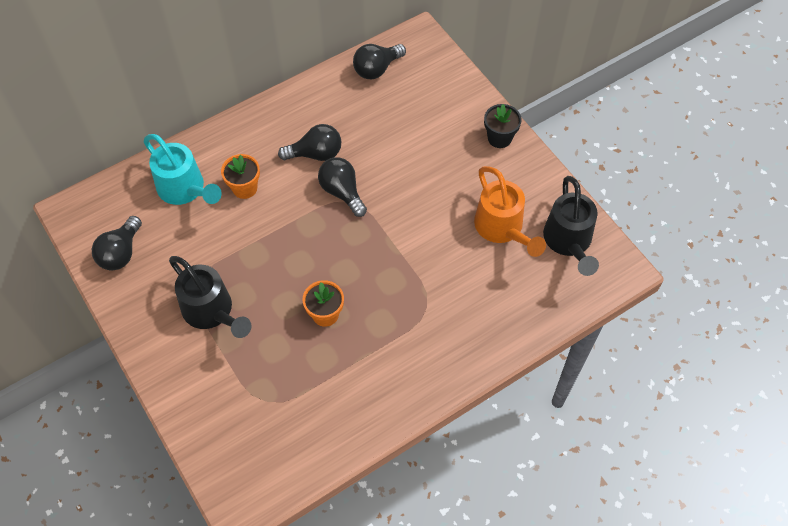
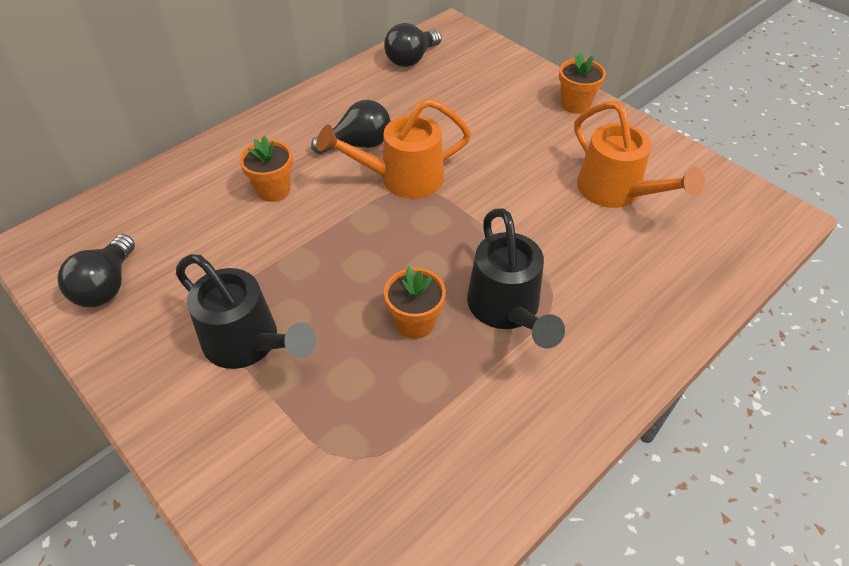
camera: 10 degrees left, 10 degrees down
(185, 190) = (193, 201): turquoise watering can -> none
(342, 192) = (402, 179): black light bulb -> orange watering can
(499, 138) = (575, 104): black flower pot -> orange flower pot
(569, 242) = (704, 195): black watering can -> black watering can (507, 310)

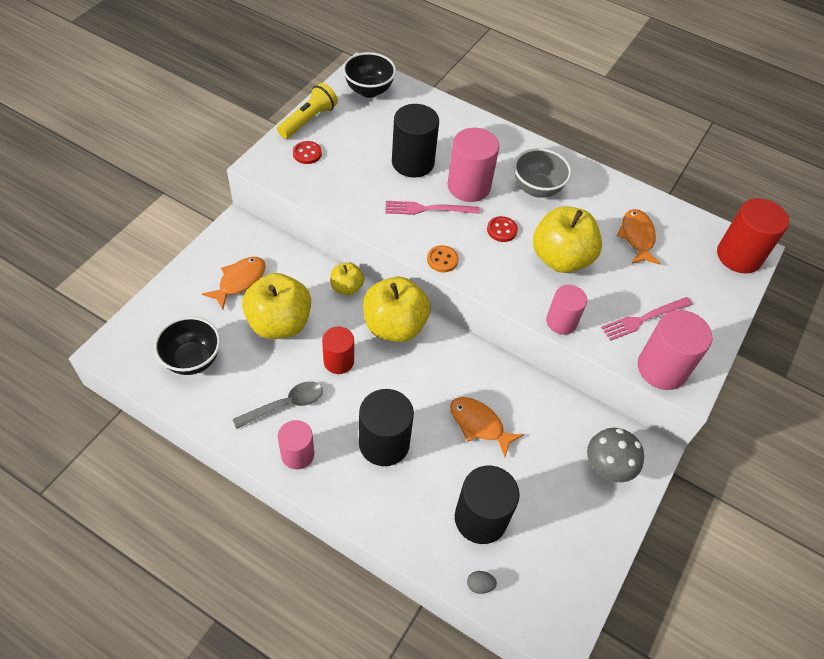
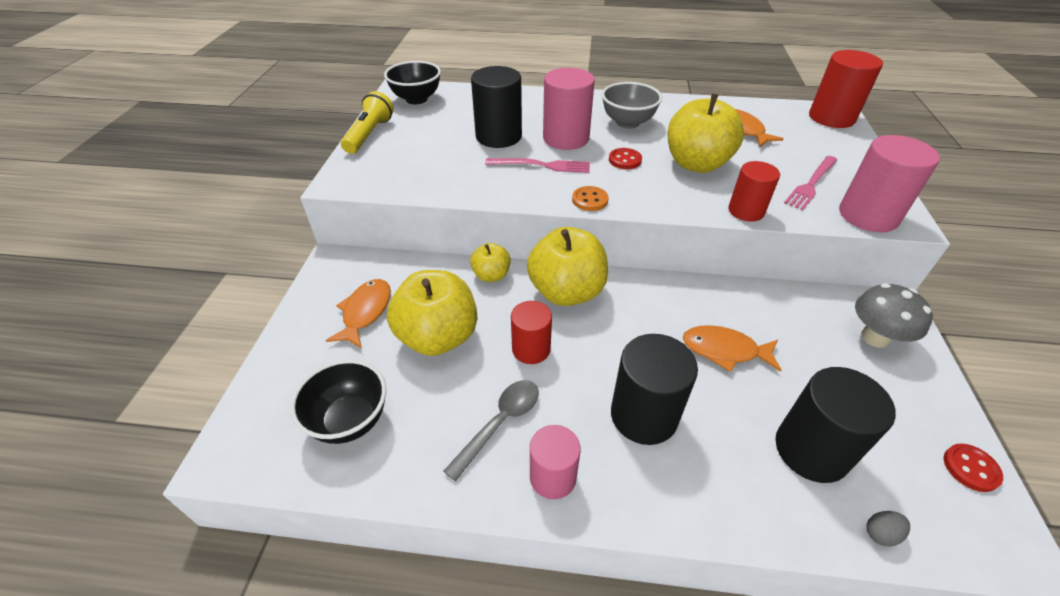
camera: 20 degrees left, 10 degrees down
(307, 153) = (385, 159): red button -> red button (970, 468)
(428, 209) = (542, 165): pink fork -> pink fork turned 150 degrees counterclockwise
(561, 322) = (746, 211): pink cylinder -> red cylinder

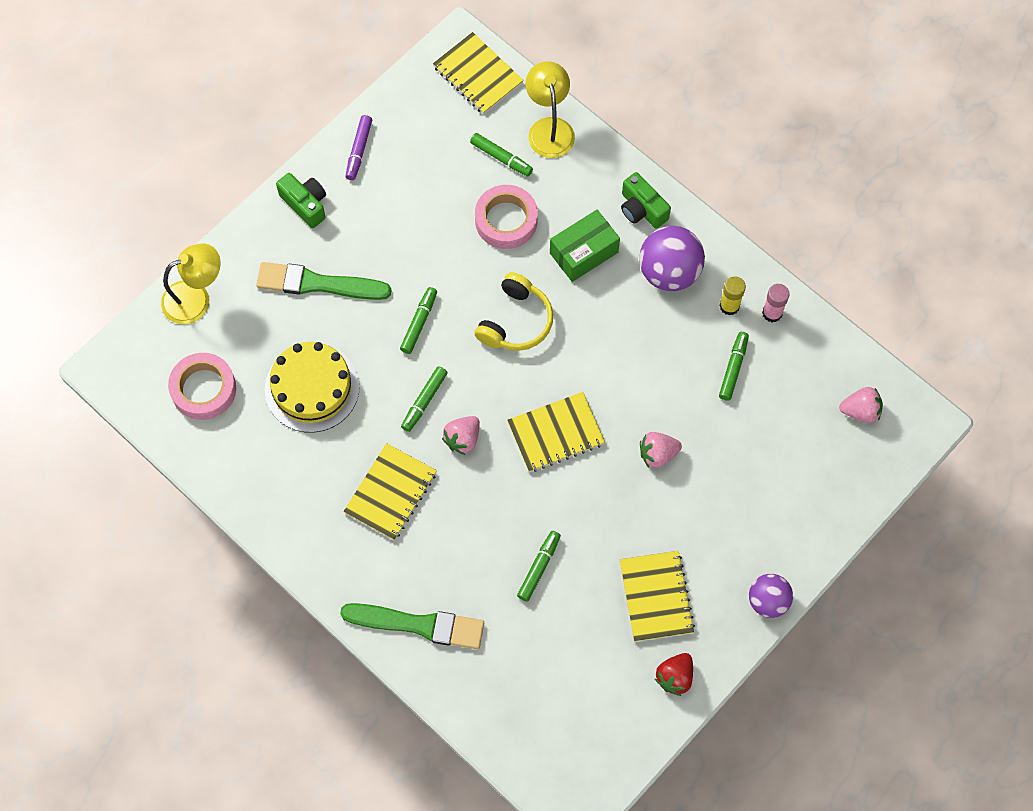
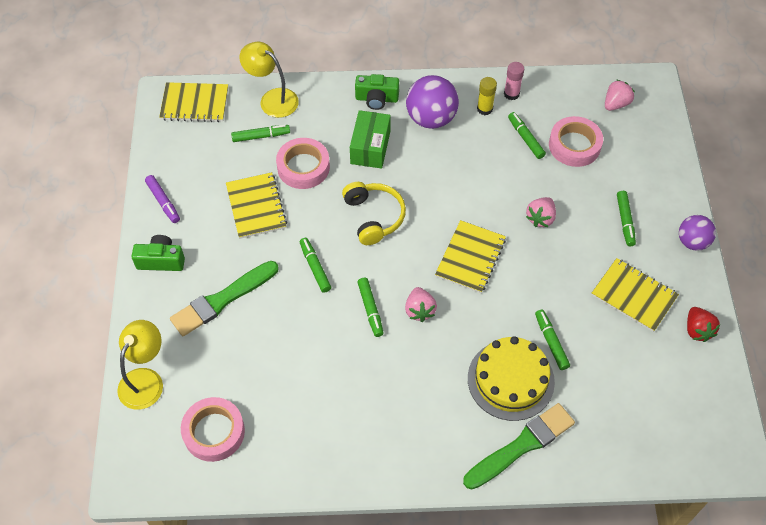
camera: 45 degrees left, 10 degrees down
(312, 388) = (288, 365): yellow cake -> yellow cake (510, 380)
(390, 493) = (412, 382): yellow notebook -> yellow notebook (256, 207)
(730, 526) = (625, 221): none -> green marker
(770, 415) = (574, 145): none -> pink tape

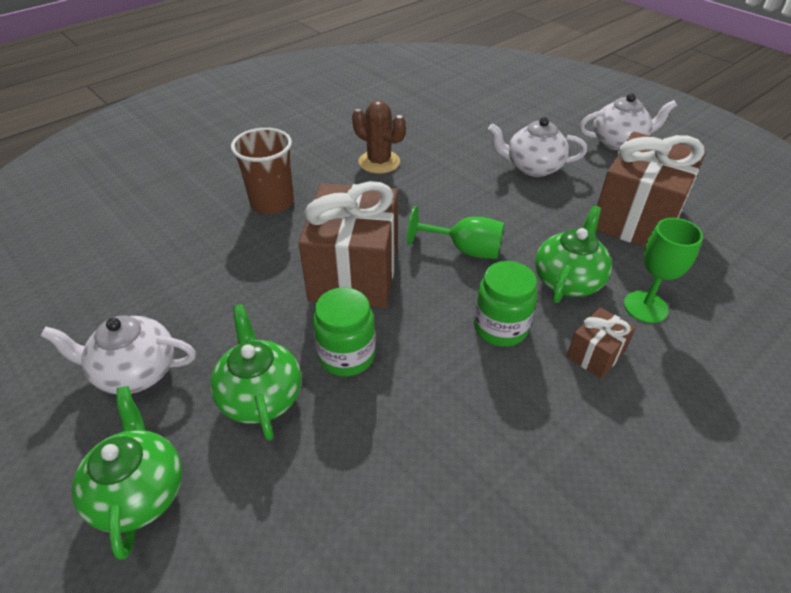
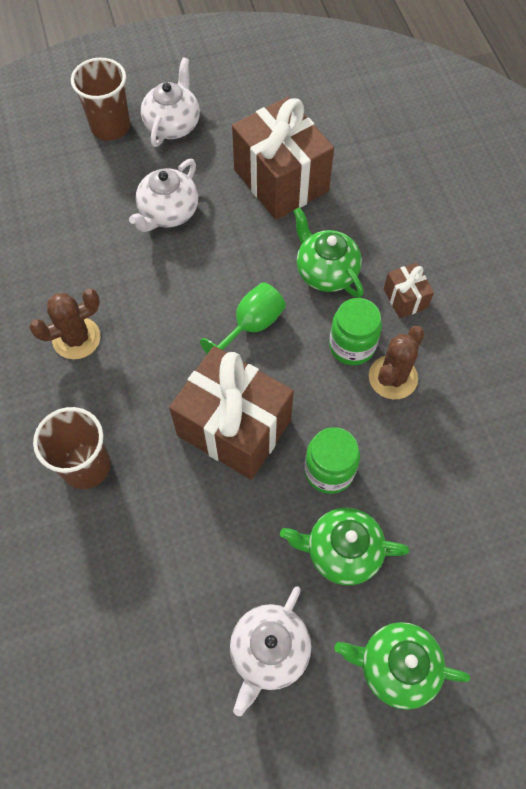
camera: 65 degrees left, 20 degrees up
(489, 375) = (393, 377): none -> brown cactus
(580, 115) = (110, 126): none -> brown cup
(645, 307) = (377, 239): green goblet -> none

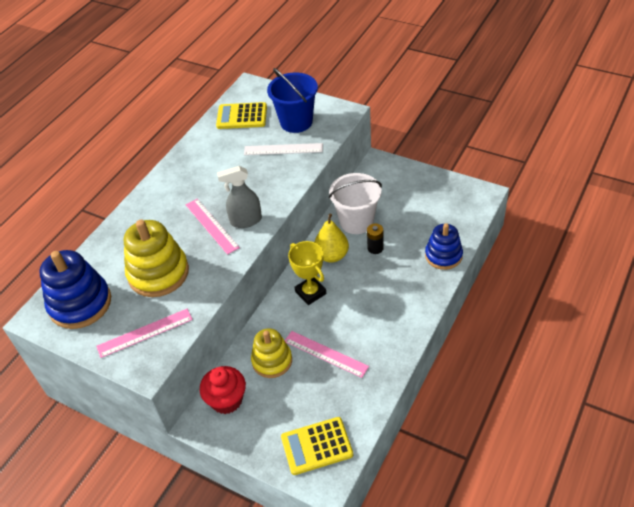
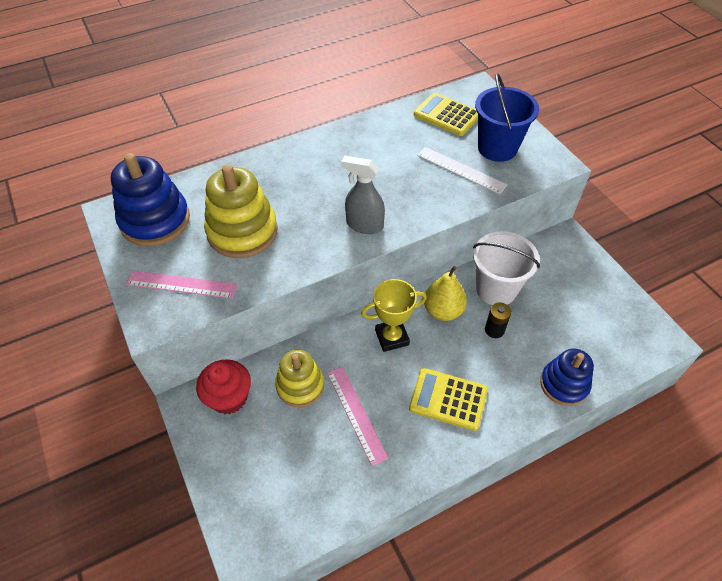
camera: 30 degrees right, 5 degrees up
(212, 225) = (328, 211): pink ruler -> none
(310, 292) = (392, 337): yellow trophy -> yellow trophy turned 75 degrees clockwise
(317, 446) = (270, 509): yellow calculator -> yellow calculator (448, 399)

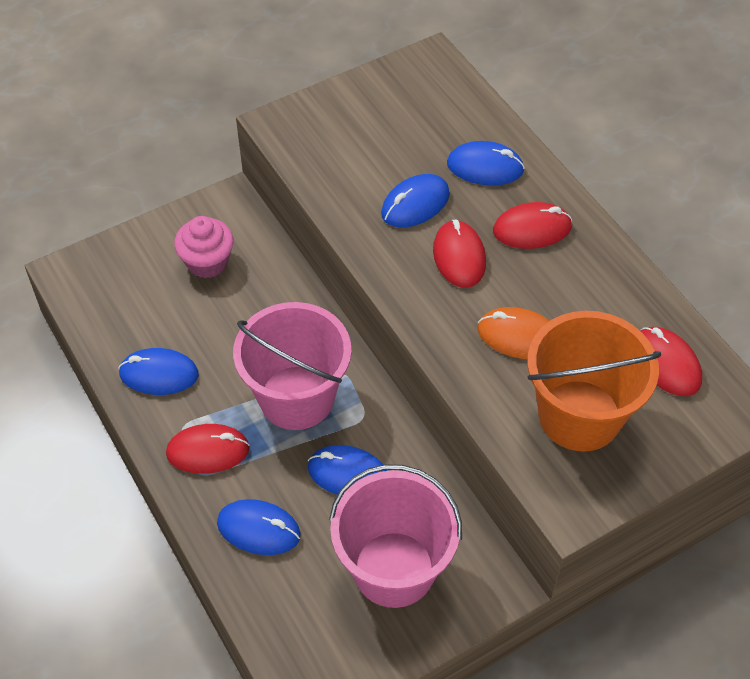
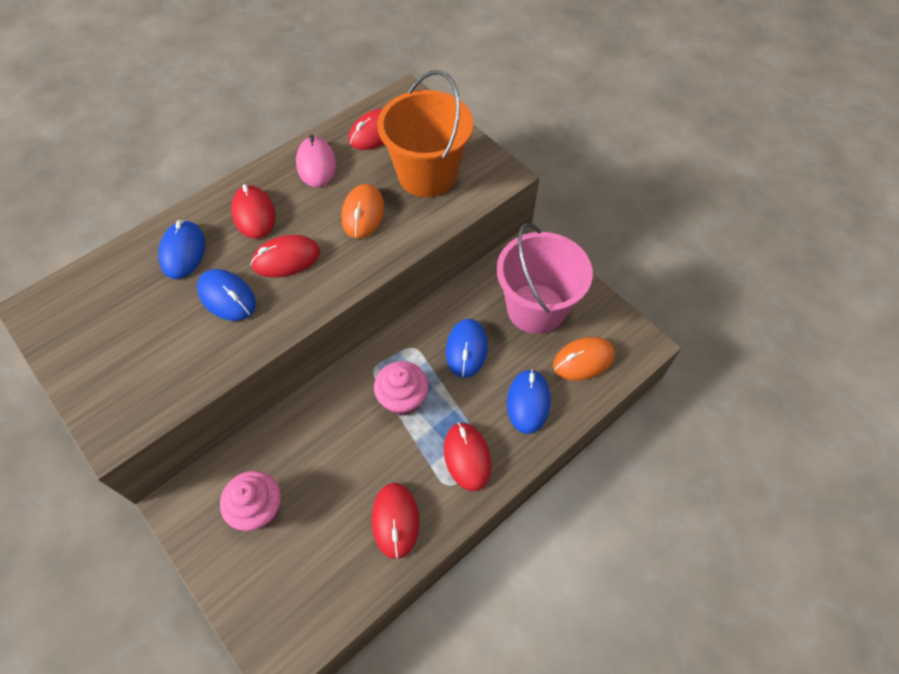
camera: 100 degrees left, 5 degrees up
(159, 374) = (395, 520): blue mouse -> red mouse
(296, 397) = (403, 399): pink bucket -> pink cupcake
(302, 609) = (583, 360): none -> orange mouse
(609, 294) = (316, 165): none -> pink mouse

===

- _WORK ITEM_:
Your reply should be the entries copied exactly, with all images omitted.

- _SOLUTION TO THIS EXERCISE_:
camera: 10 degrees left, 10 degrees down
(185, 190) = (193, 201): turquoise watering can -> none
(342, 192) = (402, 179): black light bulb -> orange watering can
(499, 138) = (575, 104): black flower pot -> orange flower pot
(569, 242) = (704, 195): black watering can -> black watering can (507, 310)

camera: 20 degrees left, 10 degrees down
(307, 153) = (385, 159): red button -> red button (970, 468)
(428, 209) = (542, 165): pink fork -> pink fork turned 150 degrees counterclockwise
(561, 322) = (746, 211): pink cylinder -> red cylinder

camera: 45 degrees left, 10 degrees down
(312, 388) = (288, 365): yellow cake -> yellow cake (510, 380)
(390, 493) = (412, 382): yellow notebook -> yellow notebook (256, 207)
(730, 526) = (625, 221): none -> green marker
(770, 415) = (574, 145): none -> pink tape

camera: 65 degrees left, 20 degrees up
(489, 375) = (393, 377): none -> brown cactus
(580, 115) = (110, 126): none -> brown cup
(645, 307) = (377, 239): green goblet -> none

camera: 30 degrees right, 5 degrees up
(212, 225) = (328, 211): pink ruler -> none
(310, 292) = (392, 337): yellow trophy -> yellow trophy turned 75 degrees clockwise
(317, 446) = (270, 509): yellow calculator -> yellow calculator (448, 399)

camera: 100 degrees left, 5 degrees up
(159, 374) = (395, 520): blue mouse -> red mouse
(296, 397) = (403, 399): pink bucket -> pink cupcake
(302, 609) = (583, 360): none -> orange mouse
(609, 294) = (316, 165): none -> pink mouse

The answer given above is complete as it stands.